[Object change listings]
+++

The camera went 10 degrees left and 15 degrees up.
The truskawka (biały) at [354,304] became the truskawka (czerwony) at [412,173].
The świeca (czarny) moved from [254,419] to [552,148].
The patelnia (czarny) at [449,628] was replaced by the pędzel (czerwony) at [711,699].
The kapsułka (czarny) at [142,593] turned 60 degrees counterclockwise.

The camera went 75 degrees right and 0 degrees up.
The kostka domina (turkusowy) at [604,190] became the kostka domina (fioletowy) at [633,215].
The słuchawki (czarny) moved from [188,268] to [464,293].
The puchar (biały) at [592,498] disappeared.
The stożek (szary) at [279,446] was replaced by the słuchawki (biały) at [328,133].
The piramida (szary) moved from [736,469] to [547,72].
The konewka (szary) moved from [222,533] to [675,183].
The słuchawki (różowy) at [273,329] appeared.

+++

Taking the records above, retype every line from the one with "The świeca (czarny)" down to the one with "The patelnia (czarny)", exactly and with nothing else.

The świeca (czarny) moved from [254,419] to [552,148].
The patelnia (czarny) at [449,628] was replaced by the pędzel (czerwony) at [711,699].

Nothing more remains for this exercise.